* Exercise brief
Return the data exactly, apart from leaving out the pictures.

○ ○ ○

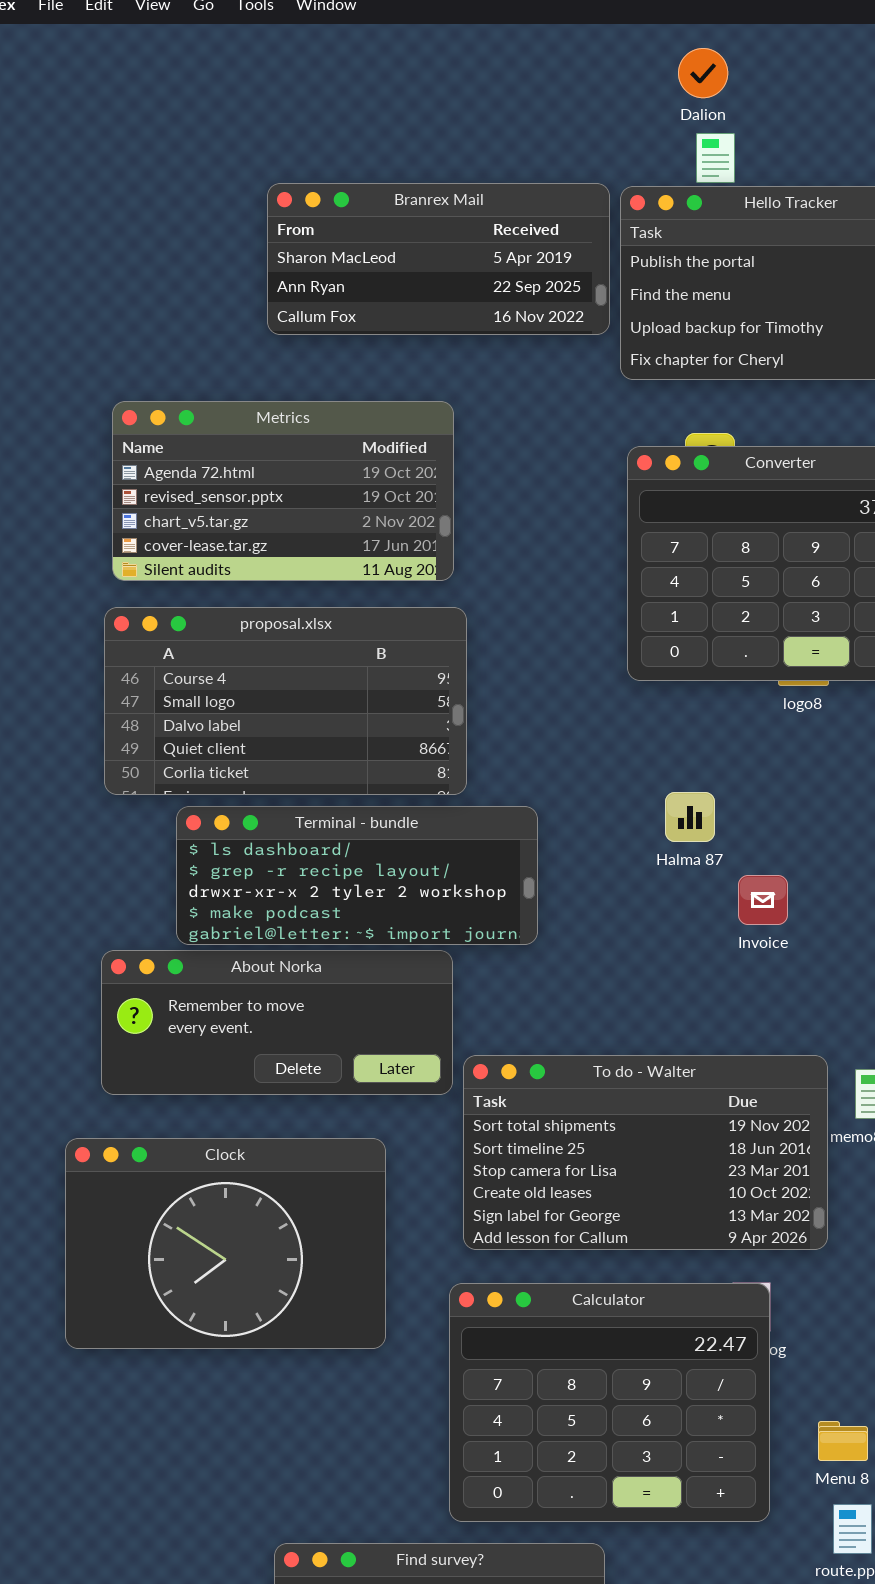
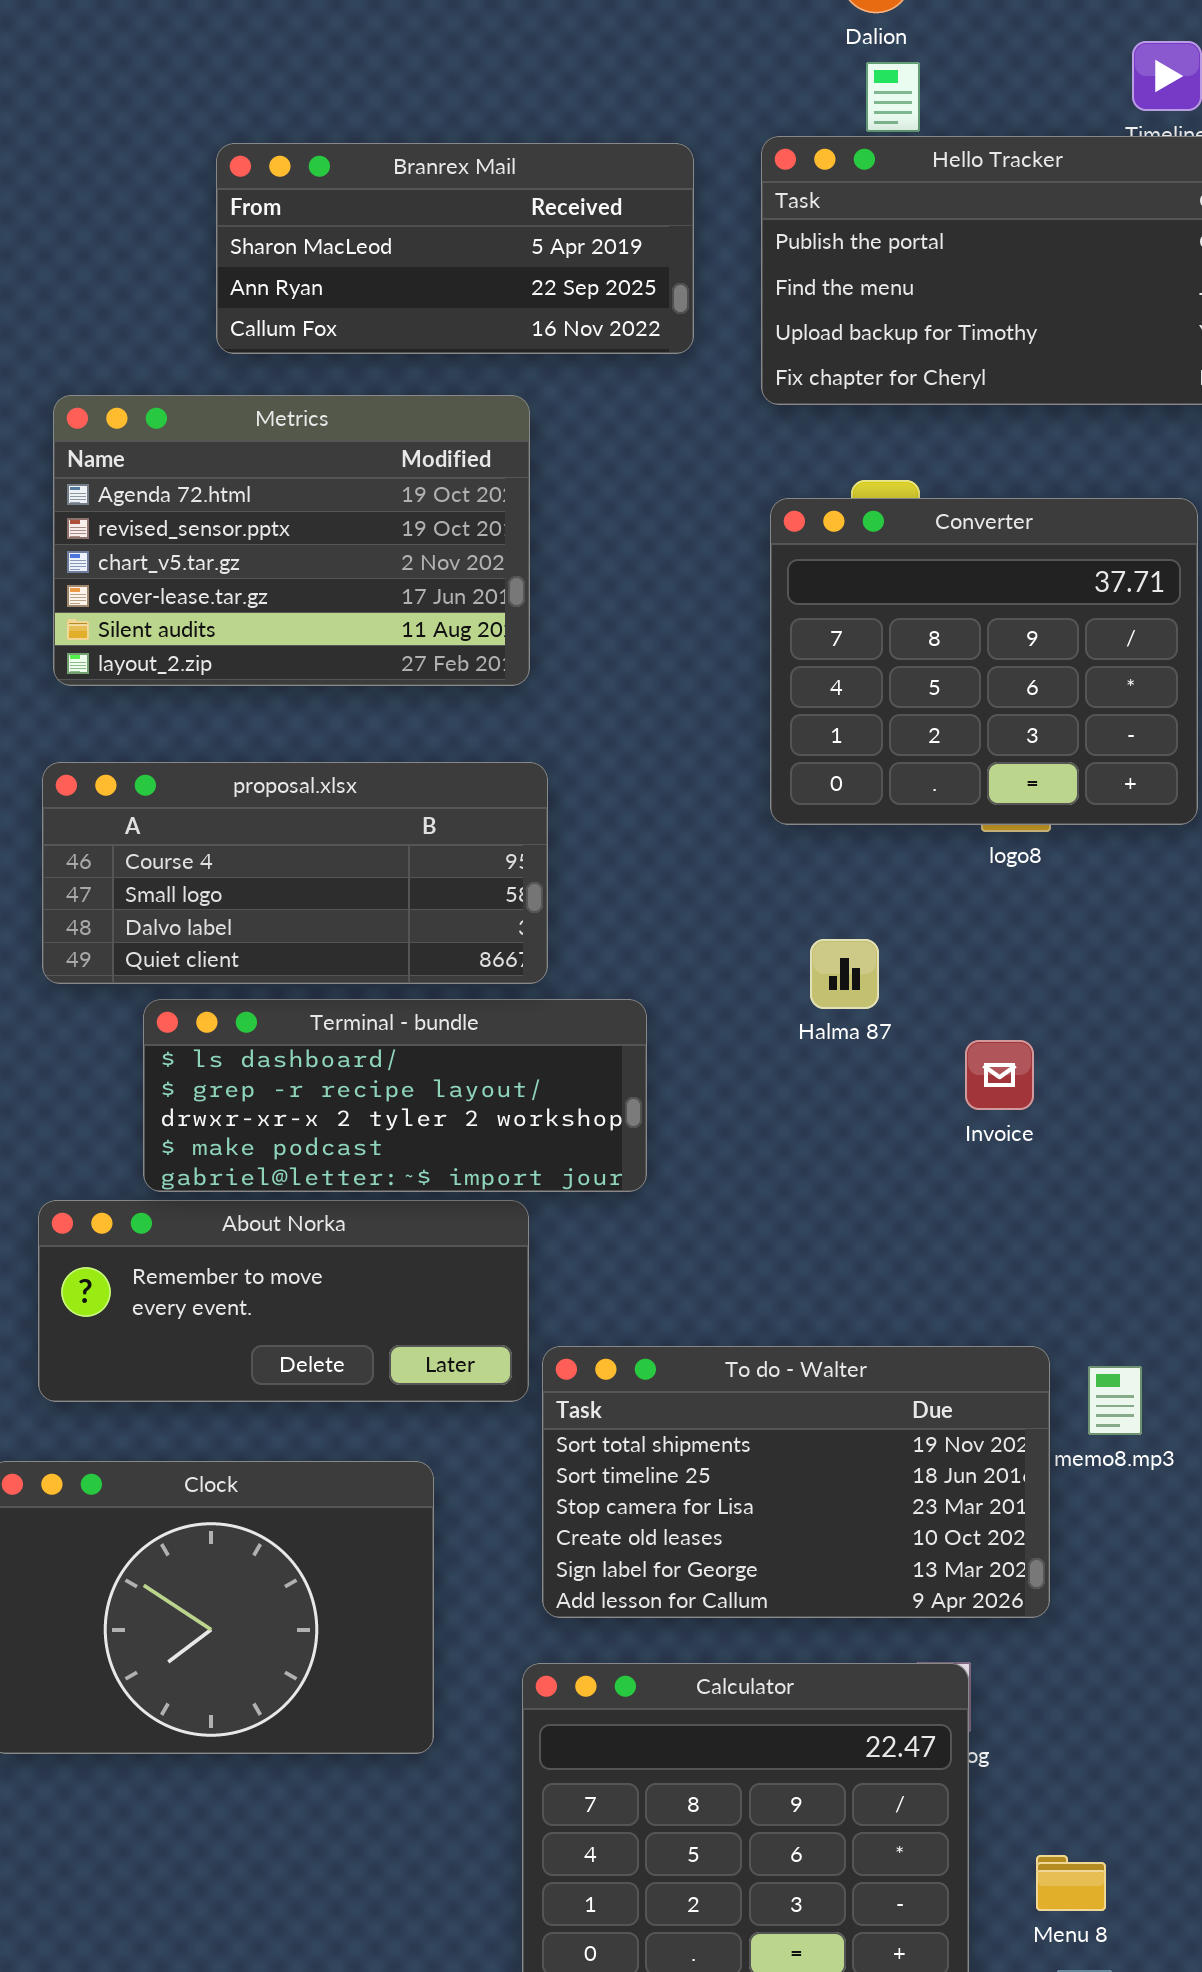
Branrex Mail: [267,183,610,335] -> [216,143,694,354], moved
Metrics: [112,401,454,581] -> [53,395,530,686], resized
proposal.xlsx: [104,607,467,795] -> [42,762,548,984], resized
Halma 87: [665,792,715,842] -> [810,939,879,1009], moved
Invoice: [738,875,788,925] -> [965,1040,1034,1110], moved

○ ○ ○

* Exercise response
Branrex Mail: [267,183,610,335] -> [216,143,694,354], moved
Metrics: [112,401,454,581] -> [53,395,530,686], resized
proposal.xlsx: [104,607,467,795] -> [42,762,548,984], resized
Halma 87: [665,792,715,842] -> [810,939,879,1009], moved
Invoice: [738,875,788,925] -> [965,1040,1034,1110], moved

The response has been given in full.